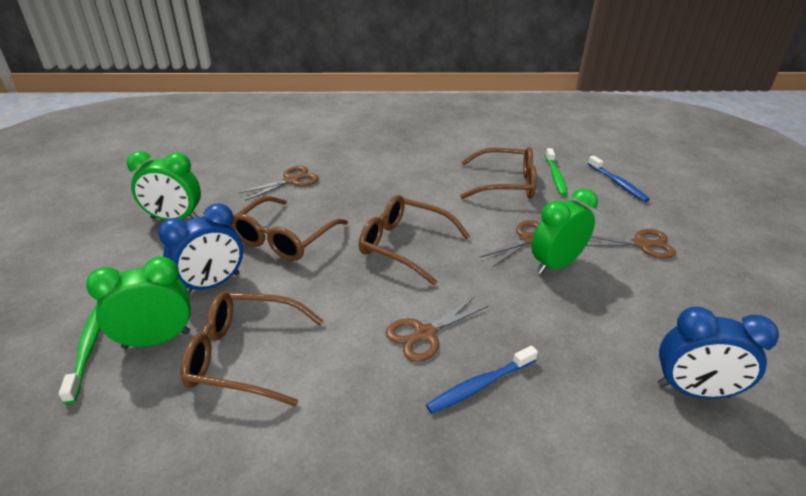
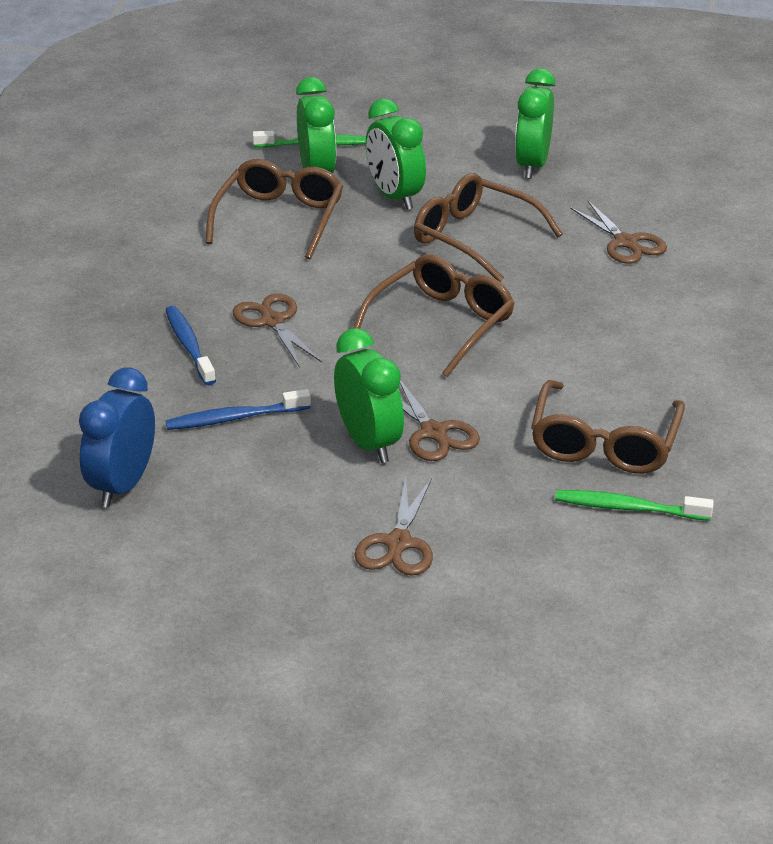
camera: 100 degrees right, 0 degrees up
(212, 284) = (395, 197): blue clock -> green clock
(617, 183) = (596, 581): blue toothbrush -> blue toothbrush (235, 418)

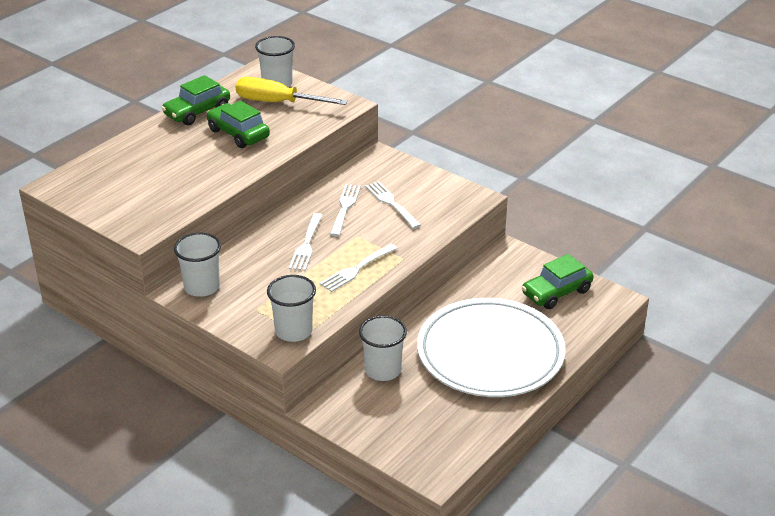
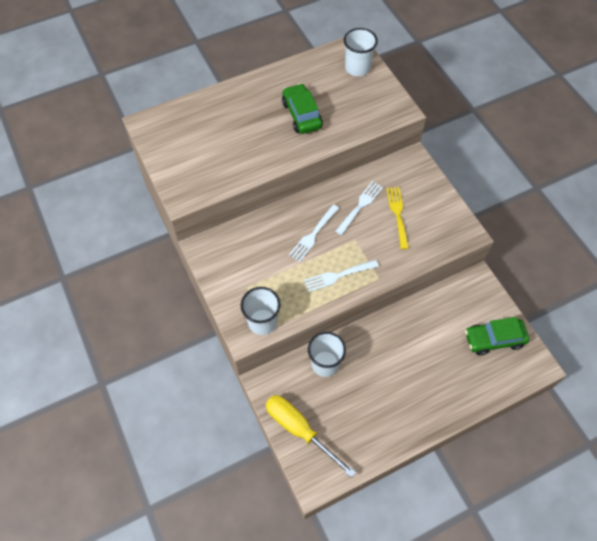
camera: 25 degrees right, 25 degrees up
(197, 112) = (282, 79): green car -> none
(202, 287) = (219, 249): white cup -> none
(277, 103) = (348, 89): yellow screwdriver -> yellow screwdriver (299, 429)
(391, 203) = (398, 215): white fork -> yellow fork
(490, 353) = (412, 380): white plate -> none

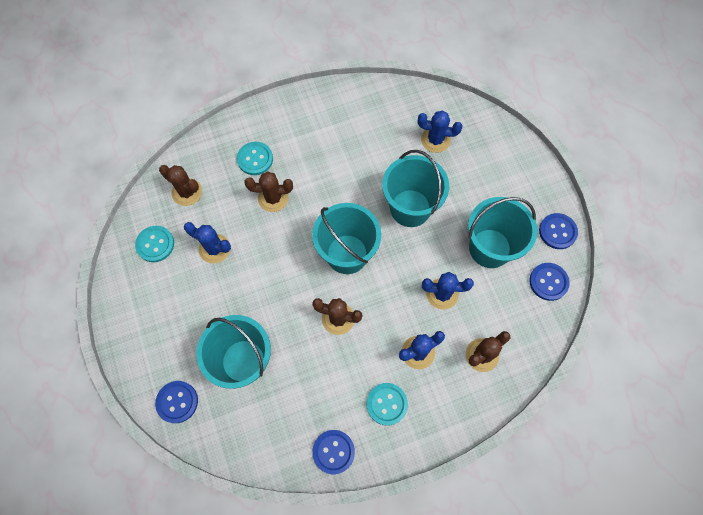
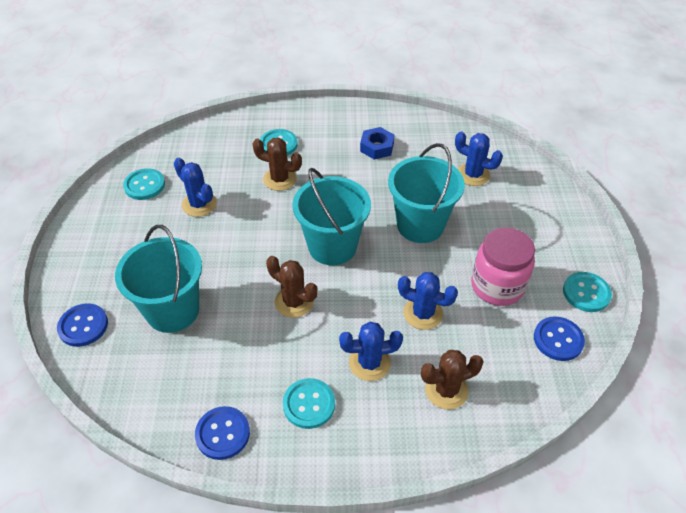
camera: 20 degrees right, 20 degrees down
(187, 192) = (199, 153): brown cactus -> none
(343, 135) = (377, 147): none -> blue nut
(490, 248) = (497, 286): turquoise bucket -> pink jar
(557, 231) = (586, 293): blue button -> turquoise button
• • •
_Problem_.
Please return every line from the material above where the string "white" occurs.

_Result of this task_.
(202, 287) = (219, 249): white cup -> none
(391, 203) = (398, 215): white fork -> yellow fork
(490, 353) = (412, 380): white plate -> none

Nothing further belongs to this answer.